Directive. Below are some records. Copy every line in them that holds "none".

——————

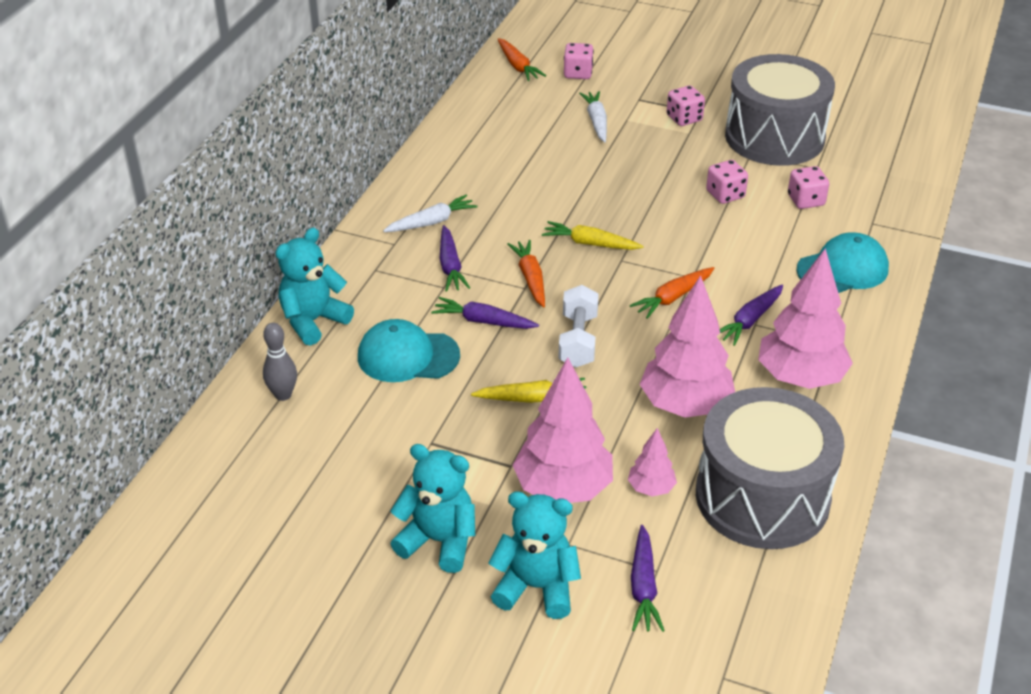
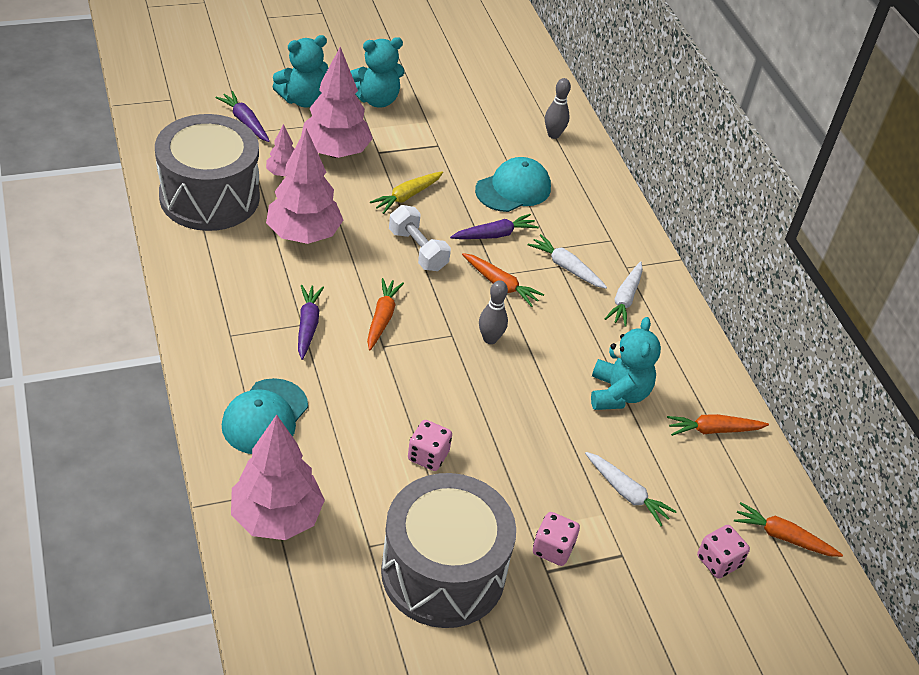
camera: 135 degrees right, 5 degrees up
(313, 321) = (599, 185): turquoise teddy bear -> turquoise teddy bear (618, 394)
(450, 266) = (566, 267): purple carrot -> white carrot
(484, 124) = (713, 430): none -> orange carrot
(590, 243) = (490, 339): yellow carrot -> grey bowling pin
(800, 378) = (237, 292): pink tree -> pink tree (277, 518)
(806, 200) = (350, 489): pink dice -> none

——————

Task response.
(484, 124) = (713, 430): none -> orange carrot
(806, 200) = (350, 489): pink dice -> none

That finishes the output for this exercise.